- YOUR ASSIGNMENT -
Repeat each entry below exactly, omitting any picture it holds.

- SOURCE RECORDS -
========================================================================

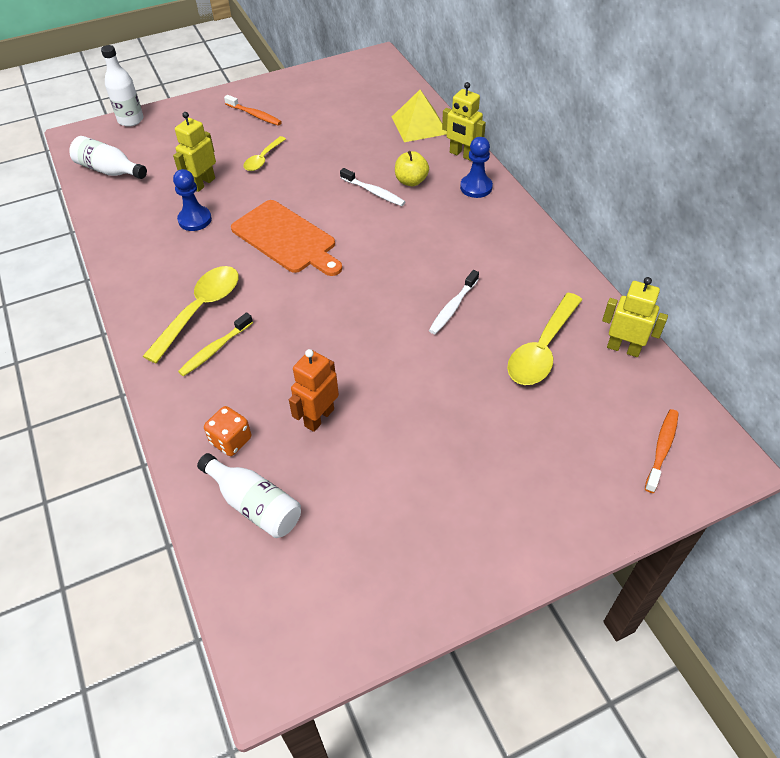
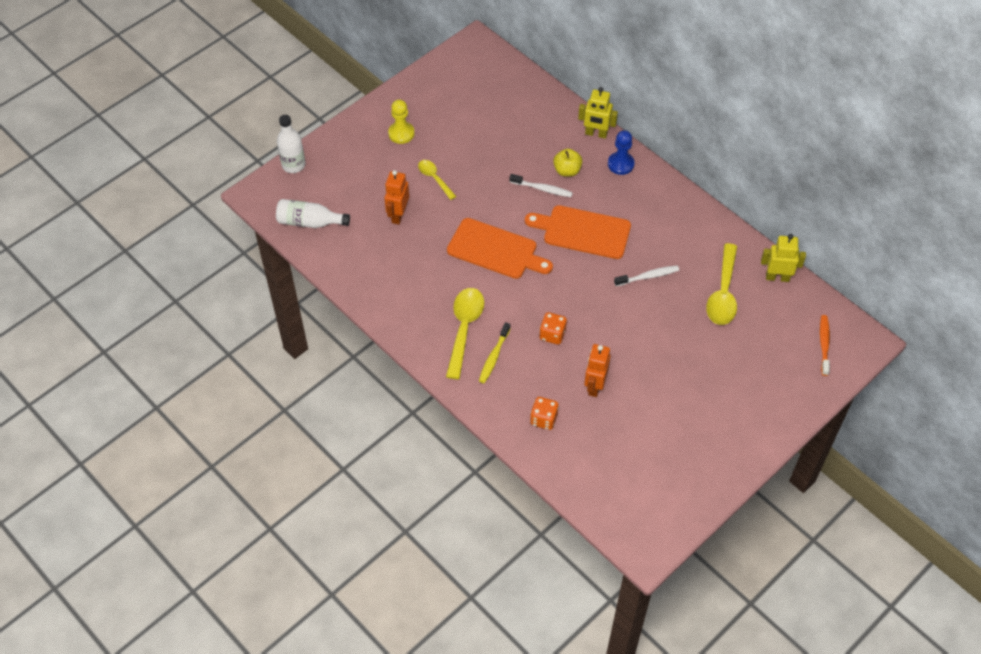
camera: 20 degrees left, 5 degrees up
(195, 220) = (412, 251): blue pawn -> none
(203, 183) = (398, 215): yellow robot -> orange robot
(255, 115) = (401, 133): orange toothbrush -> yellow pawn
(255, 504) = (583, 456): white bottle -> none
(263, 159) = (434, 178): yellow spoon -> yellow spoon turned 135 degrees clockwise
(300, 343) = (552, 334): none -> orange dice
(397, 243) = (583, 231): none -> orange cutting board
(419, 125) = (547, 111): yellow pyramid -> none
(453, 307) = (648, 276): white toothbrush -> white toothbrush turned 120 degrees counterclockwise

========================================================================

- RESPONSE TO THIS EXERCISE -
camera: 20 degrees left, 5 degrees up
(195, 220) = (412, 251): blue pawn -> none
(203, 183) = (398, 215): yellow robot -> orange robot
(255, 115) = (401, 133): orange toothbrush -> yellow pawn
(255, 504) = (583, 456): white bottle -> none
(263, 159) = (434, 178): yellow spoon -> yellow spoon turned 135 degrees clockwise
(300, 343) = (552, 334): none -> orange dice
(397, 243) = (583, 231): none -> orange cutting board
(419, 125) = (547, 111): yellow pyramid -> none
(453, 307) = (648, 276): white toothbrush -> white toothbrush turned 120 degrees counterclockwise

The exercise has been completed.